• [Task] Would you retype, word for word, only the lines from the one holding "R4: 2k (GATE, GND) -> 2k (CLK, GND)" through the final line of the entries below, without the pictures?

-------- Supplied information --------

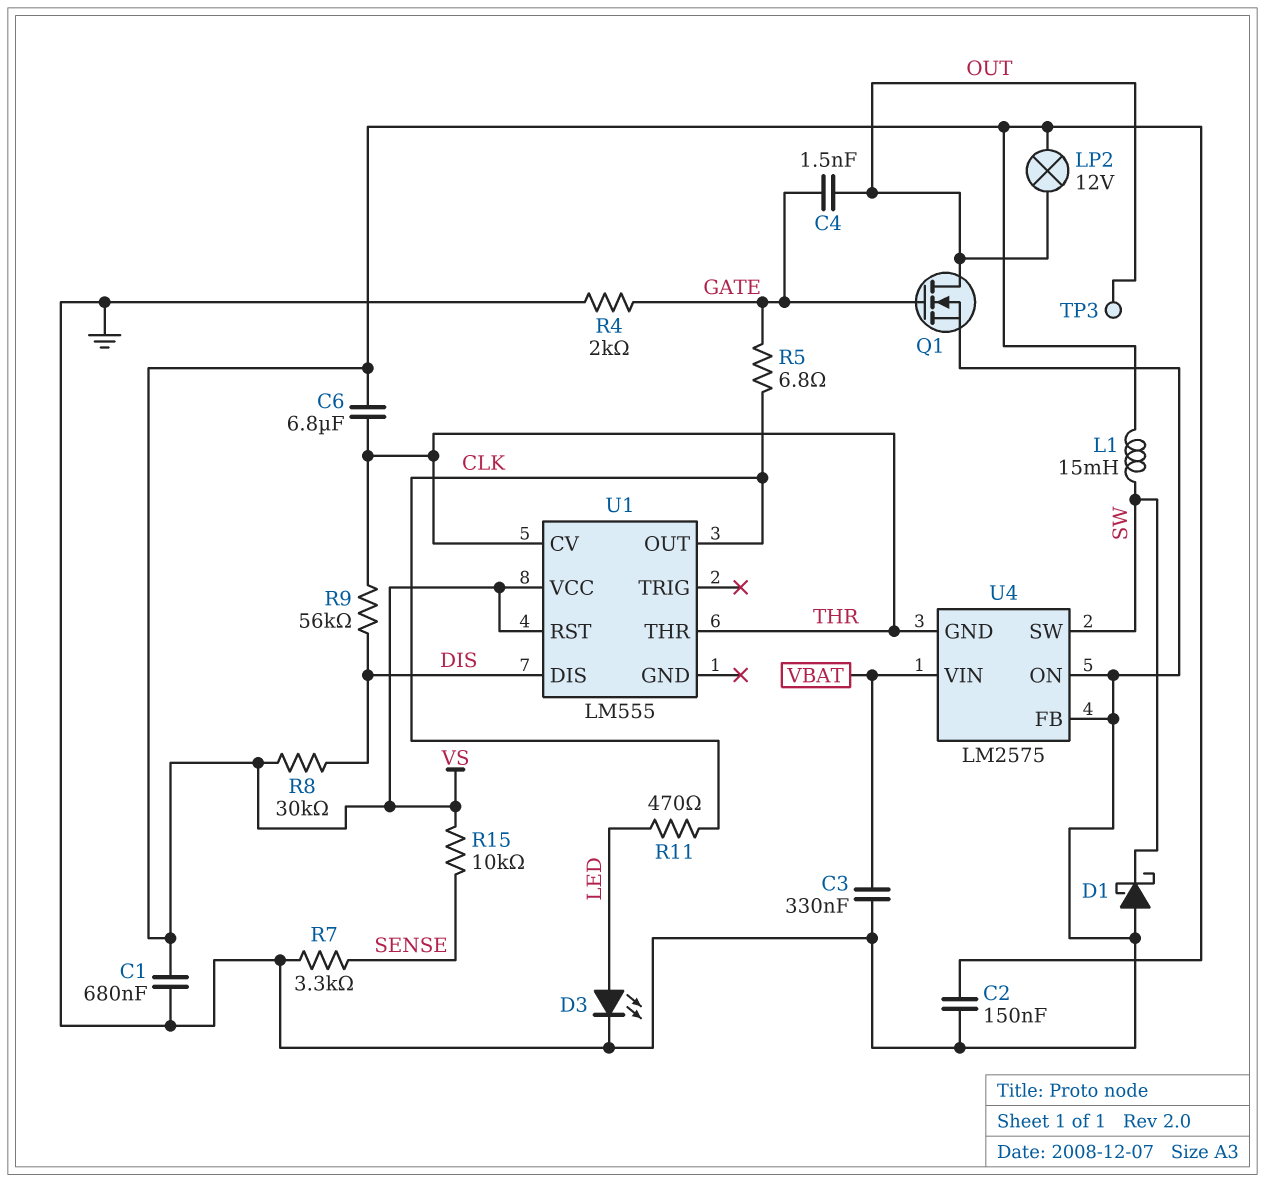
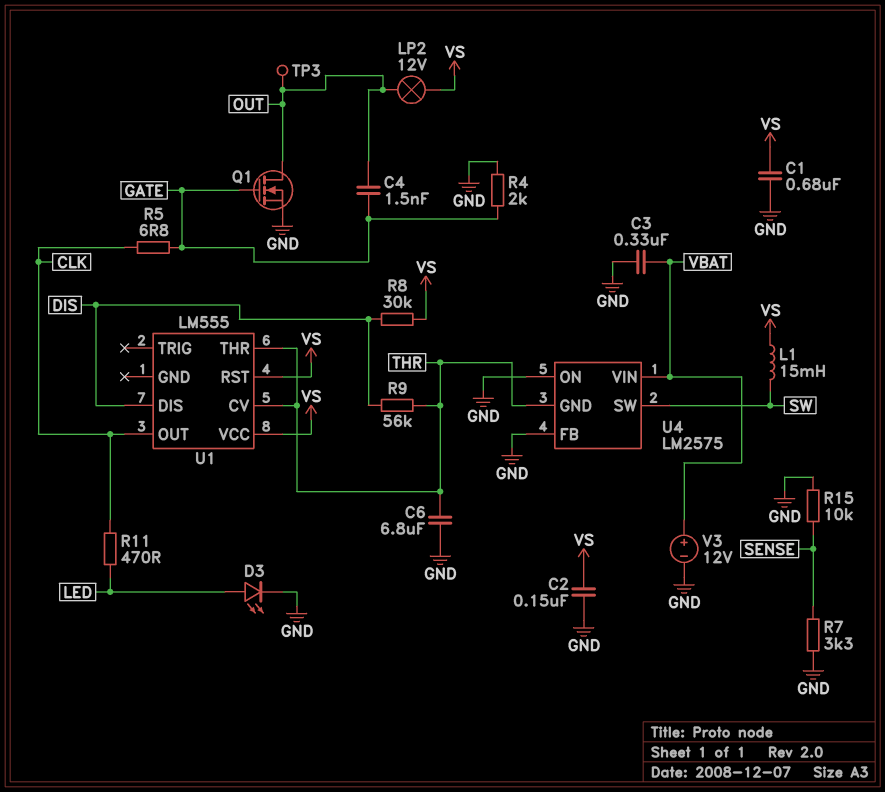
C6: 6.8uF (THR, VS) -> 6.8uF (GND, THR)
D1: schottky (A GND, K SW) -> none
R15: 10k (SENSE, VS) -> 10k (GND, SENSE)
V3: none -> 12V (plus VBAT, minus GND)

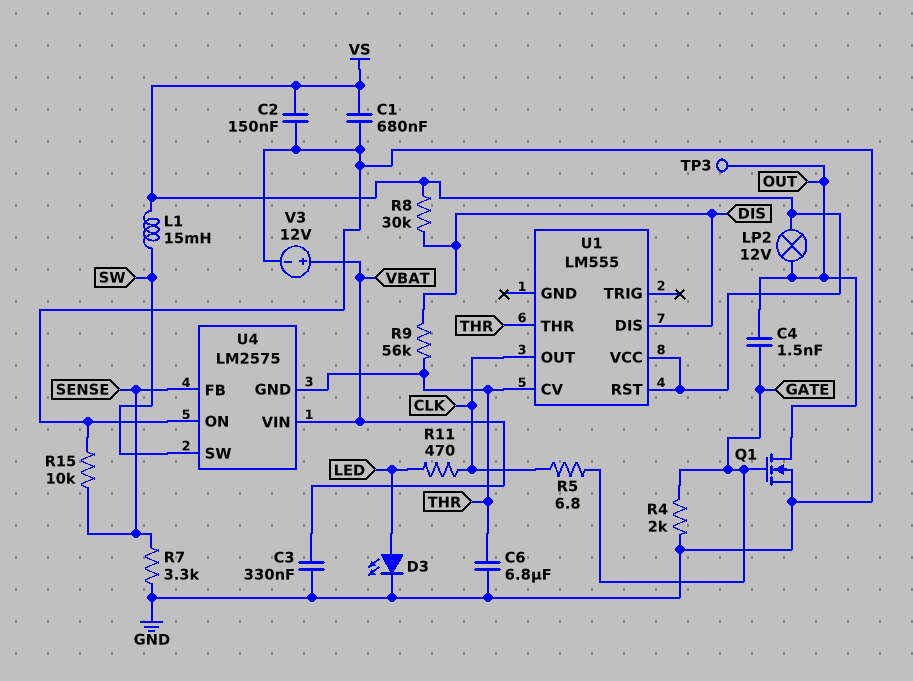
U4 pin FB: GND -> SENSE

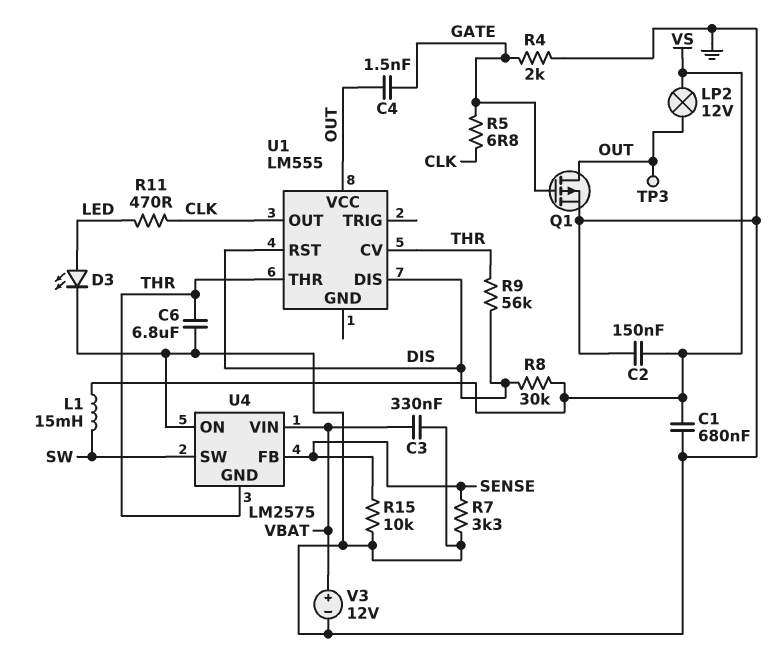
Q1: NMOS (G GATE, D OUT, S GND) -> PMOS (G GATE, D OUT, S GND)
U1 pin RST: VS -> DIS
U1 pin VCC: VS -> OUT

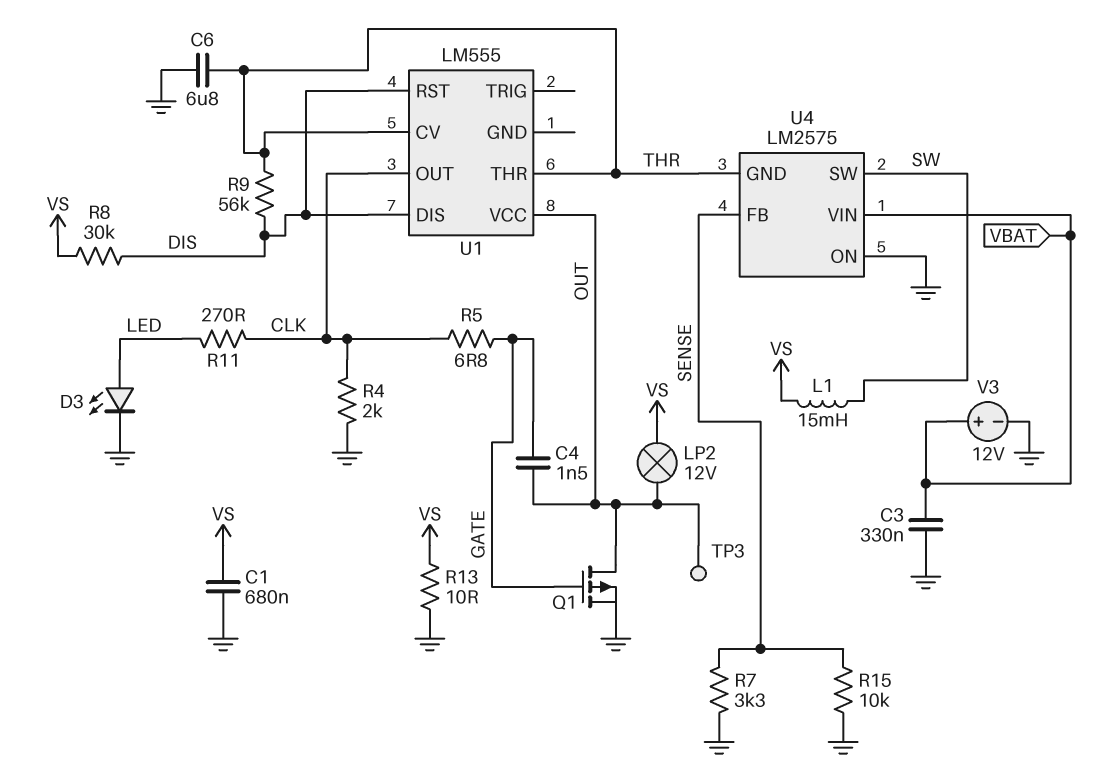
C2: 150nF (GND, VS) -> none
R4: 2k (GATE, GND) -> 2k (CLK, GND)
R11: 470 (CLK, LED) -> 270 (CLK, LED)
R13: none -> 10 (GND, VS)

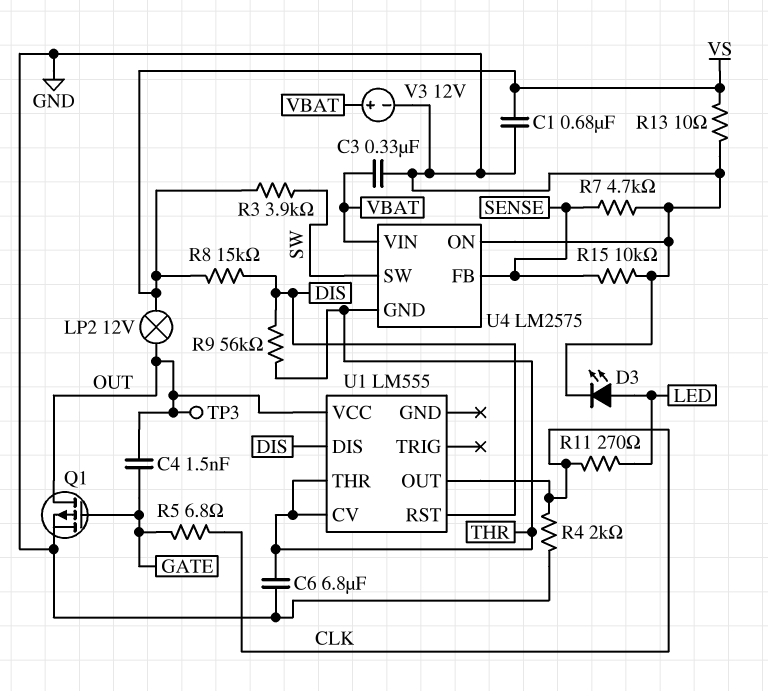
L1: 15mH (SW, VS) -> none
R3: none -> 3.9k (SW, VS)
R7: 3.3k (GND, SENSE) -> 4.7k (GND, SENSE)
R8: 30k (DIS, VS) -> 15k (DIS, VS)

--------

• [Answer section]
R4: 2k (GATE, GND) -> 2k (CLK, GND)
R11: 470 (CLK, LED) -> 270 (CLK, LED)
R13: none -> 10 (GND, VS)

L1: 15mH (SW, VS) -> none
R3: none -> 3.9k (SW, VS)
R7: 3.3k (GND, SENSE) -> 4.7k (GND, SENSE)
R8: 30k (DIS, VS) -> 15k (DIS, VS)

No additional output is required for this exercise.